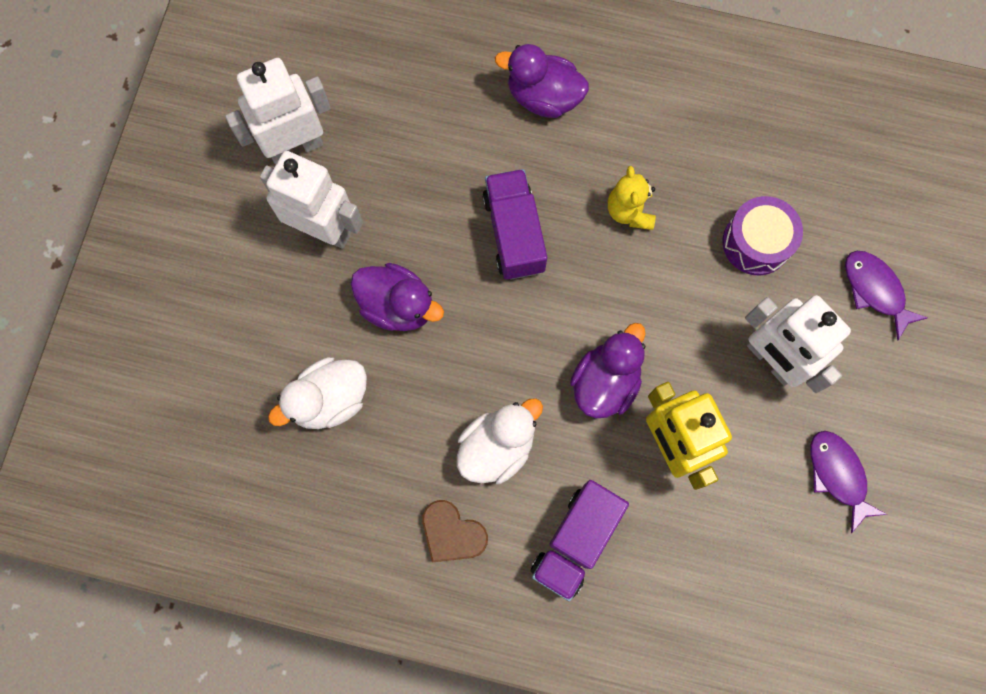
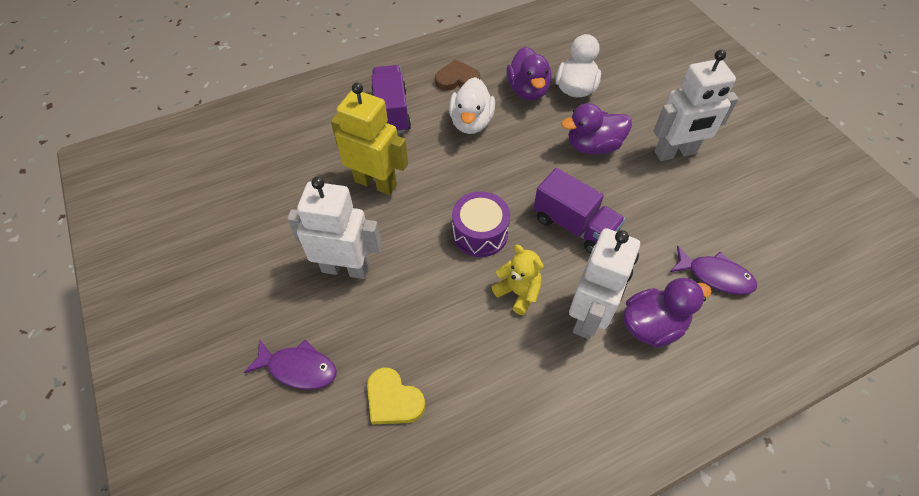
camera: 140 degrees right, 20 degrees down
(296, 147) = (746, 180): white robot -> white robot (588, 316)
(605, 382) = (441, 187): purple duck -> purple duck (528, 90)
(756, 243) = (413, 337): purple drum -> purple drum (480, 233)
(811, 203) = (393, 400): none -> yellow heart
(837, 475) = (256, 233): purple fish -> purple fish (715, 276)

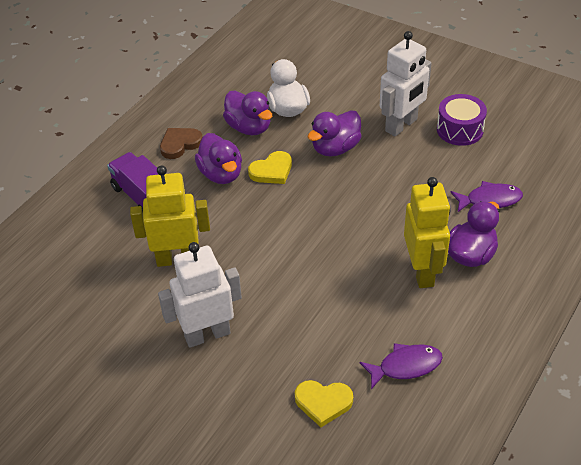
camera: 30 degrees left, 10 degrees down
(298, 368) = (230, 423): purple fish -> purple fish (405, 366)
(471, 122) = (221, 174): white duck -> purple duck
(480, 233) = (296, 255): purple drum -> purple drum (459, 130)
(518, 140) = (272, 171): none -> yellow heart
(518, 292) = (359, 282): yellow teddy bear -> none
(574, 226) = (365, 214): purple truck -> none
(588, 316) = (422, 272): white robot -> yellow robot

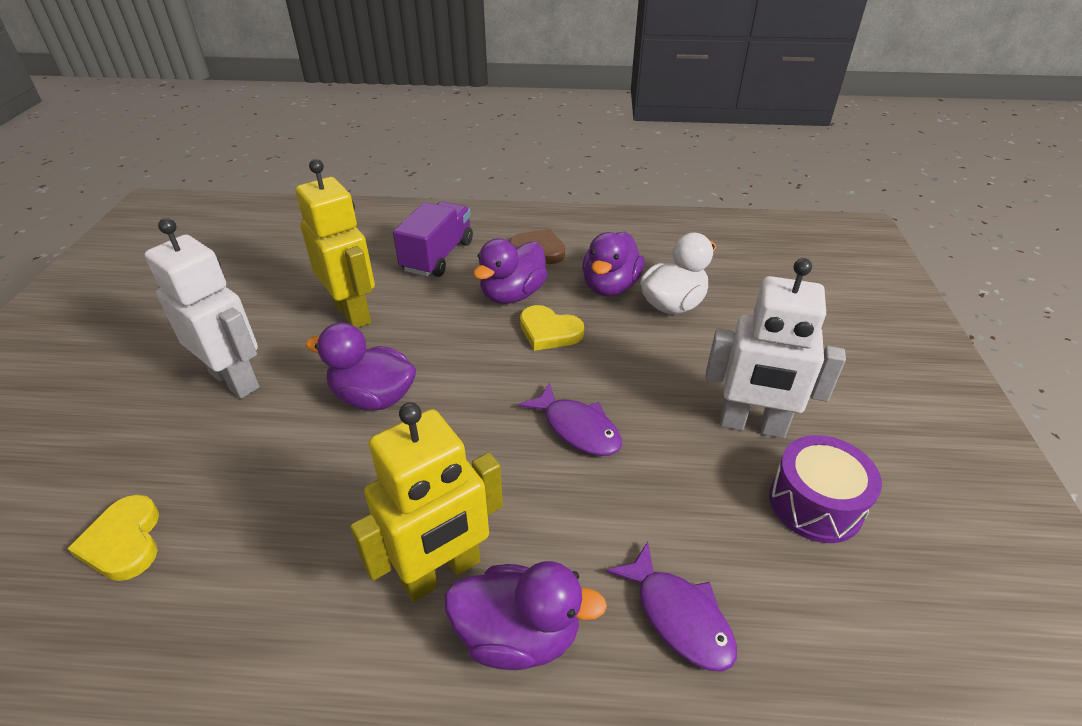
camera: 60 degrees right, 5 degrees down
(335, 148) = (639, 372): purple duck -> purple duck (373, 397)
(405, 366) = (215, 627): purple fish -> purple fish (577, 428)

════════════════

▶ [REQUIRED WORK]: Please reproduce the entries from above exactly; images are not part of the copy.

▶ [WRITTEN REPLY]:
camera: 140 degrees right, 20 degrees down
(296, 147) = (746, 180): white robot -> white robot (588, 316)
(605, 382) = (441, 187): purple duck -> purple duck (528, 90)
(756, 243) = (413, 337): purple drum -> purple drum (480, 233)
(811, 203) = (393, 400): none -> yellow heart
(837, 475) = (256, 233): purple fish -> purple fish (715, 276)

camera: 30 degrees left, 10 degrees down
(298, 368) = (230, 423): purple fish -> purple fish (405, 366)
(471, 122) = (221, 174): white duck -> purple duck
(480, 233) = (296, 255): purple drum -> purple drum (459, 130)
(518, 140) = (272, 171): none -> yellow heart
(518, 292) = (359, 282): yellow teddy bear -> none
(574, 226) = (365, 214): purple truck -> none
(588, 316) = (422, 272): white robot -> yellow robot

camera: 60 degrees right, 5 degrees down
(335, 148) = (639, 372): purple duck -> purple duck (373, 397)
(405, 366) = (215, 627): purple fish -> purple fish (577, 428)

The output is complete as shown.